# Requirements
Report how many lines in the records contain the string "kern". Give only the number.

___ Supplied entries ___

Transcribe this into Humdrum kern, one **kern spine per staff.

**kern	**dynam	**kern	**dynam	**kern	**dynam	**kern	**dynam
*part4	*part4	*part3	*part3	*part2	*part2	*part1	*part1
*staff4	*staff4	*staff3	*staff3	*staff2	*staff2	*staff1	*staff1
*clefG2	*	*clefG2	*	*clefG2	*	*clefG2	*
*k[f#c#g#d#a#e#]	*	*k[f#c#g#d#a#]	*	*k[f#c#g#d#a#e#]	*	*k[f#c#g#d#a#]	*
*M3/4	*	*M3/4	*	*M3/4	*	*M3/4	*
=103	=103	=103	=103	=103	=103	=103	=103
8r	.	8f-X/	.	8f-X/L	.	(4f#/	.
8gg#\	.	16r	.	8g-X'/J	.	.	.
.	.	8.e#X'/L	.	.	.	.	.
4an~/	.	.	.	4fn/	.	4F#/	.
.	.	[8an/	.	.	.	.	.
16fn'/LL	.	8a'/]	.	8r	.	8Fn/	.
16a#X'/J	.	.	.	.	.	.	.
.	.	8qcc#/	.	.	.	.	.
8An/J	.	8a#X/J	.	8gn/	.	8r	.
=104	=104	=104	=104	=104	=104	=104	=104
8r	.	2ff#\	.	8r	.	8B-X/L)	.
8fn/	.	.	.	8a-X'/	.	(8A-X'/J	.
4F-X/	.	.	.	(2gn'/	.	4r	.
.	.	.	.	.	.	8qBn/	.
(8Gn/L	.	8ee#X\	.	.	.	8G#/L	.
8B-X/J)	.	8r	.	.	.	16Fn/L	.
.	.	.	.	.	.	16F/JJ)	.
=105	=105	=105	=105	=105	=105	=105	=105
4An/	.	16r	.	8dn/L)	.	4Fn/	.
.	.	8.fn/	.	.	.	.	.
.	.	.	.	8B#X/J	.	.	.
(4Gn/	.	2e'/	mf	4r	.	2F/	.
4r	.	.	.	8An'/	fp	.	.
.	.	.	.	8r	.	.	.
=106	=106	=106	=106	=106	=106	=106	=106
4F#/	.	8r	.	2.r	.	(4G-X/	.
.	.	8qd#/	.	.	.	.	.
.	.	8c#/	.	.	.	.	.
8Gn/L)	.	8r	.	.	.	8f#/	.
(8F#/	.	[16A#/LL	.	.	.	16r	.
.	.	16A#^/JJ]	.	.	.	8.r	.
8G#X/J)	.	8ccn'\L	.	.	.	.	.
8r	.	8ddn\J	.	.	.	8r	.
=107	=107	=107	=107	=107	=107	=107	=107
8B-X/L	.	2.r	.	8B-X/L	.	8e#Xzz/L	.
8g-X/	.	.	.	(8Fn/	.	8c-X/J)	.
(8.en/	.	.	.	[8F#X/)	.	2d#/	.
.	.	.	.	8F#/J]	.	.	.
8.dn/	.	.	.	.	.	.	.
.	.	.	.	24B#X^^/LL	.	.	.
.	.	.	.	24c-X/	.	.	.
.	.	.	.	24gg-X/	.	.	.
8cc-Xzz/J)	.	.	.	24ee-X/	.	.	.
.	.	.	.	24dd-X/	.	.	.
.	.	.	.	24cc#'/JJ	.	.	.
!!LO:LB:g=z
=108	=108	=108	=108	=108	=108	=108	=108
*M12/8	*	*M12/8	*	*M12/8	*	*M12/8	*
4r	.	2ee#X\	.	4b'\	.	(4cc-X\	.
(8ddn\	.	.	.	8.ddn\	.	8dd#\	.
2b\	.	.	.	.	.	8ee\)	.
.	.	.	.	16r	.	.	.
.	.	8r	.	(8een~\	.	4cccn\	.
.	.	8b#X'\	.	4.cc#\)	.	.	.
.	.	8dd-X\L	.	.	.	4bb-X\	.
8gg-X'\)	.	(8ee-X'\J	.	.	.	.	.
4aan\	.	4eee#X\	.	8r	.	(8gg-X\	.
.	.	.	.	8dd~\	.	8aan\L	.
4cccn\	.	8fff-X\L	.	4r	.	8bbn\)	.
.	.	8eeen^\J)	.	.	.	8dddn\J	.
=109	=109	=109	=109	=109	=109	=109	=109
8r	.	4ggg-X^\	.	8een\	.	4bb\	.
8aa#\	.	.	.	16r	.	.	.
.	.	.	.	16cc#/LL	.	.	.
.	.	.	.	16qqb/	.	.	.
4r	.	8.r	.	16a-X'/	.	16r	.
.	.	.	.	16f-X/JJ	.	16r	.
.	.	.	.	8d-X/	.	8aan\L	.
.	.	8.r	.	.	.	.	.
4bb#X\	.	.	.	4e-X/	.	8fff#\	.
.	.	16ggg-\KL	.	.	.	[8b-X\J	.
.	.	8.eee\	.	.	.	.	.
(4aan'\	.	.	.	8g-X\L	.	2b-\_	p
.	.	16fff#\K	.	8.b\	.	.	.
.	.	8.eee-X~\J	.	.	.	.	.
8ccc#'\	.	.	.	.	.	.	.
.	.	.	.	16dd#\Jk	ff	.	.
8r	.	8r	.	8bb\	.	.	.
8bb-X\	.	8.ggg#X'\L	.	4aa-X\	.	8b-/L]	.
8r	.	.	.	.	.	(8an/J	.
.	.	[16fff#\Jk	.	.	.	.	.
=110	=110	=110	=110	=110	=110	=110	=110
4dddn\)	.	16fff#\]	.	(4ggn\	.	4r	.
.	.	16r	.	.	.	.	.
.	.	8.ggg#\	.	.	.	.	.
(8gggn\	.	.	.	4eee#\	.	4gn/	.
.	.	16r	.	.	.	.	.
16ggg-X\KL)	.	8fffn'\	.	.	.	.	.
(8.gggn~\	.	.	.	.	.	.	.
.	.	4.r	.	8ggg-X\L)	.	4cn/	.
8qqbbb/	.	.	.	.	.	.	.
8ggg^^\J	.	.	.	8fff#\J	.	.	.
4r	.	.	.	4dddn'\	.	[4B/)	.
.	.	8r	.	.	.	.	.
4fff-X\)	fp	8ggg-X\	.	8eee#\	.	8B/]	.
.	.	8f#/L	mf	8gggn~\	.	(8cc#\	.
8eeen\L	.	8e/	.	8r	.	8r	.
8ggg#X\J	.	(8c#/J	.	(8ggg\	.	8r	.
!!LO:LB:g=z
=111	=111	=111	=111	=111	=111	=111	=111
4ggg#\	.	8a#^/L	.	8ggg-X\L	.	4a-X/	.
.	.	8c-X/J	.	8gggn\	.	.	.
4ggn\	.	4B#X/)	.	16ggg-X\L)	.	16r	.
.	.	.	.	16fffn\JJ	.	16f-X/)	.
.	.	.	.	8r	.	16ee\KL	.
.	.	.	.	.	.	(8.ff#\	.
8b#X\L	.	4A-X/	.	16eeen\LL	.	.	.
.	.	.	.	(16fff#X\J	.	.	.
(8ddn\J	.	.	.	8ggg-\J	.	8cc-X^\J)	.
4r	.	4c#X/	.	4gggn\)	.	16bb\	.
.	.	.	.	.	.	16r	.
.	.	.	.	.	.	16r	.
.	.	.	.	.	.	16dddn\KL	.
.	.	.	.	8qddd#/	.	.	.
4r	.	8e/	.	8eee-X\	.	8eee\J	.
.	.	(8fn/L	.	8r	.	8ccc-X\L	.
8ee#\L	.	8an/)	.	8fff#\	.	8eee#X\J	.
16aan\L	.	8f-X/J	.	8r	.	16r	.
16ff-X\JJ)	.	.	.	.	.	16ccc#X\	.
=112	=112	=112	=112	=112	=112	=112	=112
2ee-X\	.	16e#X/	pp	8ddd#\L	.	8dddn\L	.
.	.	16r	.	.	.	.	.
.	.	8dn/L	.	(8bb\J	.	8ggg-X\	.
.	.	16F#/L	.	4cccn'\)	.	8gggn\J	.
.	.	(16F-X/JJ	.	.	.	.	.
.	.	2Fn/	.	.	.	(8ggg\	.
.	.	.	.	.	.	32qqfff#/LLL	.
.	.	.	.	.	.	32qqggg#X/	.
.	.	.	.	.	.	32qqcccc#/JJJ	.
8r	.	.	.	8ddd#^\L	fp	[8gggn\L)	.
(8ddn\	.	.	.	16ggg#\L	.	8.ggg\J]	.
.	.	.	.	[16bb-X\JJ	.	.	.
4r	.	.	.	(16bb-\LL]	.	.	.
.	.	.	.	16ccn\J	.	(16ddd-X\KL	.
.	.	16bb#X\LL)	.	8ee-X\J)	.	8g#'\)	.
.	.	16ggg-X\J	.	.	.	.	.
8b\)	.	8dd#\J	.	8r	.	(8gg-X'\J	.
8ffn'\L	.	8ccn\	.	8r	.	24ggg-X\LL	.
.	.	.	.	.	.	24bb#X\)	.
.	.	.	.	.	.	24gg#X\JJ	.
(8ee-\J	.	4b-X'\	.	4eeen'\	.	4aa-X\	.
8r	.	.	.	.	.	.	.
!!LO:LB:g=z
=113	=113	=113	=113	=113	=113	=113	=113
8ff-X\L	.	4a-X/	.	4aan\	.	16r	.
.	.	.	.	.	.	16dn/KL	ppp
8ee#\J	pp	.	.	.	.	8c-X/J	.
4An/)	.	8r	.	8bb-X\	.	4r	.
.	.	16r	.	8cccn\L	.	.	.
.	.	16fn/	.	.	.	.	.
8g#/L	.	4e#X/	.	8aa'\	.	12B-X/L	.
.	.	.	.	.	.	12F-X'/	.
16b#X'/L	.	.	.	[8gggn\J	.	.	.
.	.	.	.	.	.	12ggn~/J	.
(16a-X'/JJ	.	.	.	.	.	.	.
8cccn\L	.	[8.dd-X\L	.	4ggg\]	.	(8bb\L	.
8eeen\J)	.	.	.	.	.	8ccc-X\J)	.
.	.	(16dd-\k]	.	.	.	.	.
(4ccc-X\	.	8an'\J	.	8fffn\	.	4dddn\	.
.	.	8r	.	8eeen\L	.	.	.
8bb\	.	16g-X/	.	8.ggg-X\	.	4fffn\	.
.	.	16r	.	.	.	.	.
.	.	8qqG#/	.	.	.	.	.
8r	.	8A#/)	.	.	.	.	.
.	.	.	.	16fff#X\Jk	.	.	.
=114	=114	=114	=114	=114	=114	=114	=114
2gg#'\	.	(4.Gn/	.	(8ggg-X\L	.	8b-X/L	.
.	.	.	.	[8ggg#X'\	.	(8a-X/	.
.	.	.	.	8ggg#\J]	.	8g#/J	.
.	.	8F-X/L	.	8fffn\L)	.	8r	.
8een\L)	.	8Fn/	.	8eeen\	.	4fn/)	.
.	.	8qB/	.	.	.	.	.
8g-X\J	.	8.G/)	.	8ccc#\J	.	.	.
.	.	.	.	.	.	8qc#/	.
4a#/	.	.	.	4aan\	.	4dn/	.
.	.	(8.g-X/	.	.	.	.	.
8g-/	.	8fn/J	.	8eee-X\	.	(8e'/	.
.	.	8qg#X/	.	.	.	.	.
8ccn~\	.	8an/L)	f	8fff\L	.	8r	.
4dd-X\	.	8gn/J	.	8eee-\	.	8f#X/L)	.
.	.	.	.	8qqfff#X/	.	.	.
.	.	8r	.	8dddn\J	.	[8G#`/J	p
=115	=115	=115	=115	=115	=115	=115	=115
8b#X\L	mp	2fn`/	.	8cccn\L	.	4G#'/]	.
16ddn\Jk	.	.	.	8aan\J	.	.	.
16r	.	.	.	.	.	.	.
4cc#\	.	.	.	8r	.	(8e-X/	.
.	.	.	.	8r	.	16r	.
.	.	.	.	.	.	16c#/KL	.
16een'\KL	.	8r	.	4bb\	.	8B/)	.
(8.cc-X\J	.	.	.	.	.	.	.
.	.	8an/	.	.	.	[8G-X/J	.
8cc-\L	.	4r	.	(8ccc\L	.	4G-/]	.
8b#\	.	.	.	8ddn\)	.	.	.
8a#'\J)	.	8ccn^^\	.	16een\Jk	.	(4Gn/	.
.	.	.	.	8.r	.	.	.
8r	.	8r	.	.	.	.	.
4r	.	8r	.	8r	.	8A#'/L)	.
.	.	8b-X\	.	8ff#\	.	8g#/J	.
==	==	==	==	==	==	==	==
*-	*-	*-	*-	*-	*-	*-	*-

___

# Output below
2